Task to complete: For every entry below, give it back exactly and leave out any image.

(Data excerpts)

━━━━

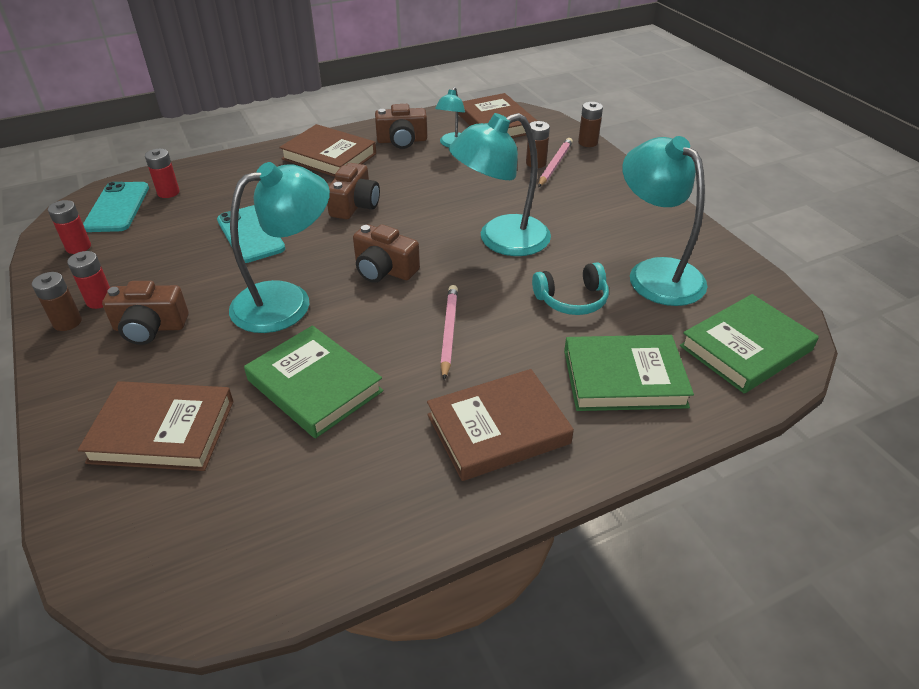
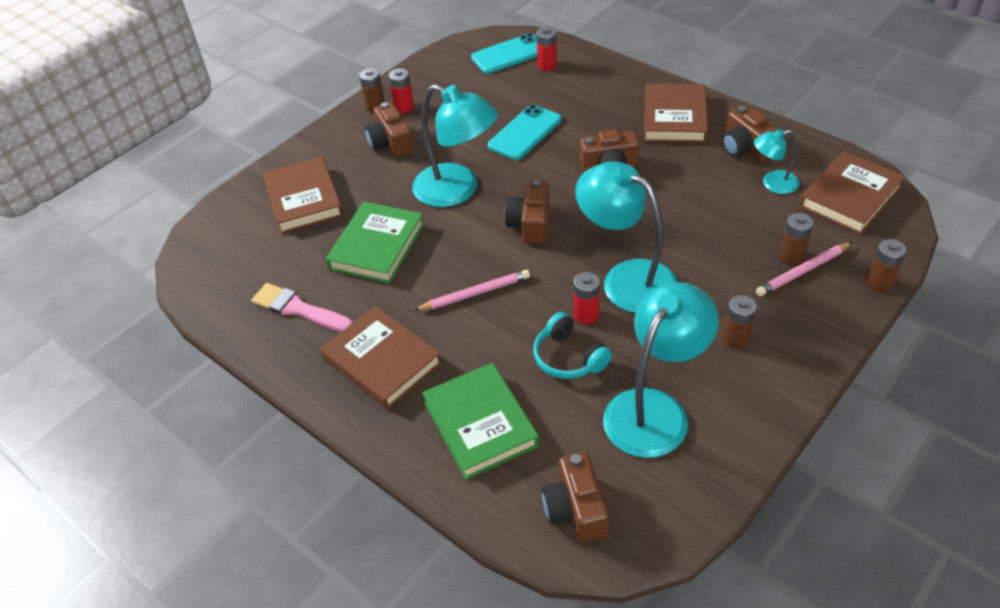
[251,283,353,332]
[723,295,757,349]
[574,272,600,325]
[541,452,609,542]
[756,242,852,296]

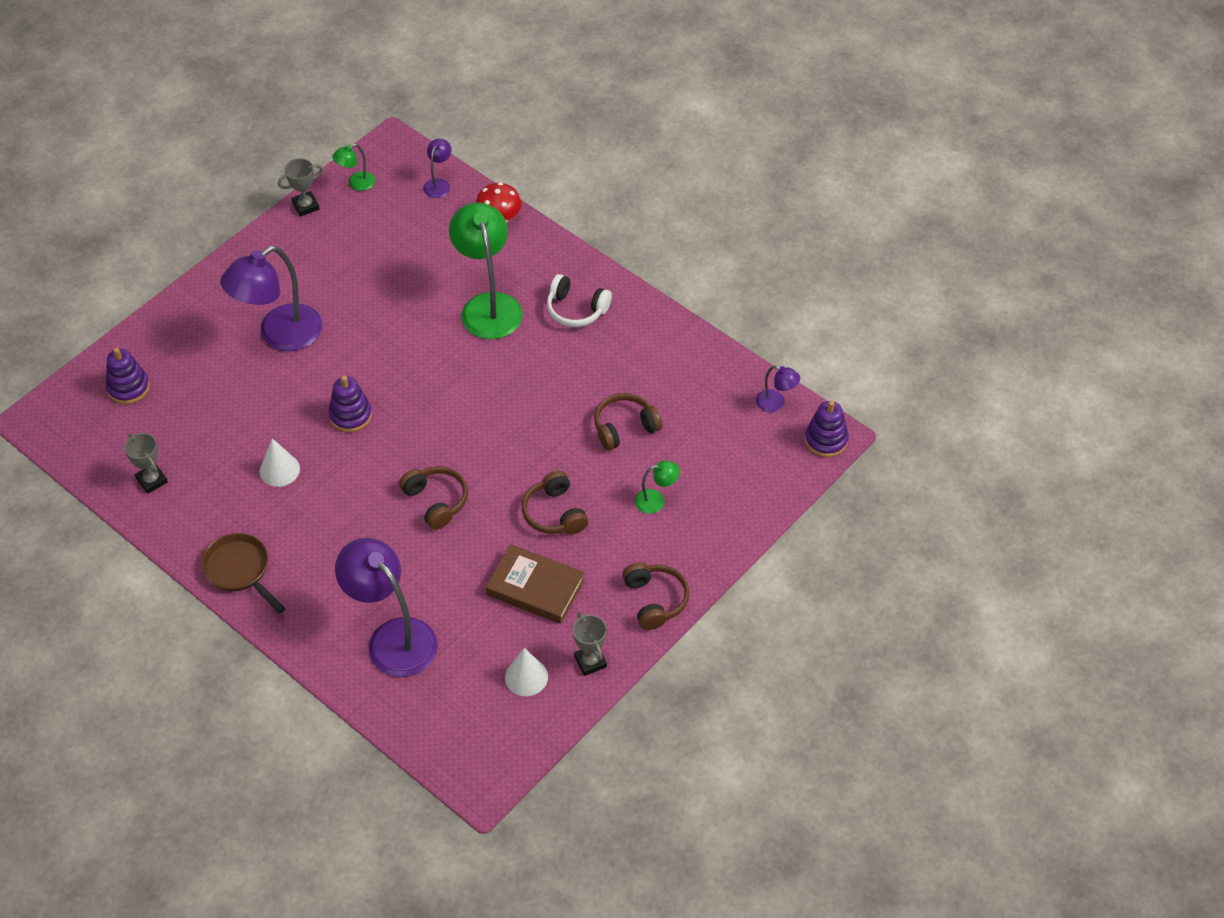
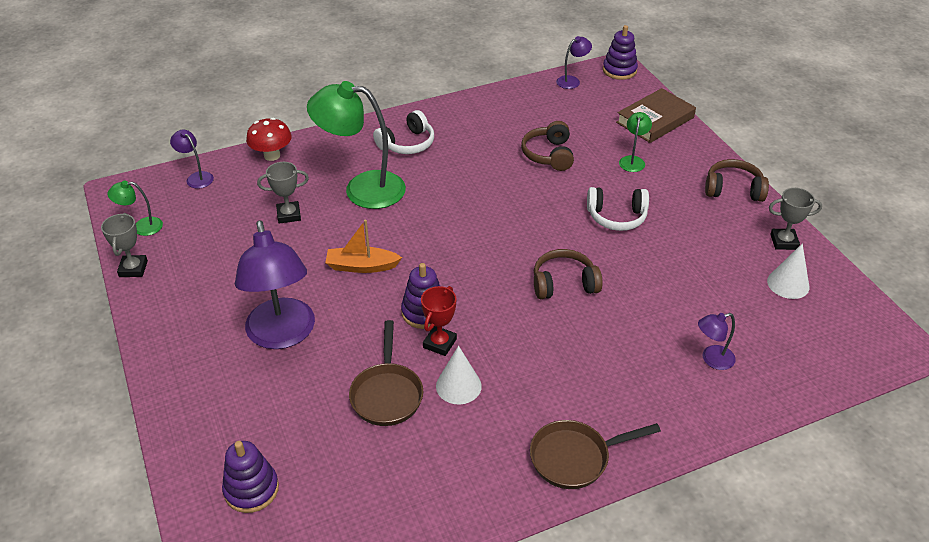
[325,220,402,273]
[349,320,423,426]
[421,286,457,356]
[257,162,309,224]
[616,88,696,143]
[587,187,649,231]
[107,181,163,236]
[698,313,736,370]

━━━━

Answer for the task:
[251,283,353,332]
[723,295,757,349]
[574,272,600,325]
[541,452,609,542]
[756,242,852,296]

[325,220,402,273]
[349,320,423,426]
[421,286,457,356]
[257,162,309,224]
[616,88,696,143]
[587,187,649,231]
[107,181,163,236]
[698,313,736,370]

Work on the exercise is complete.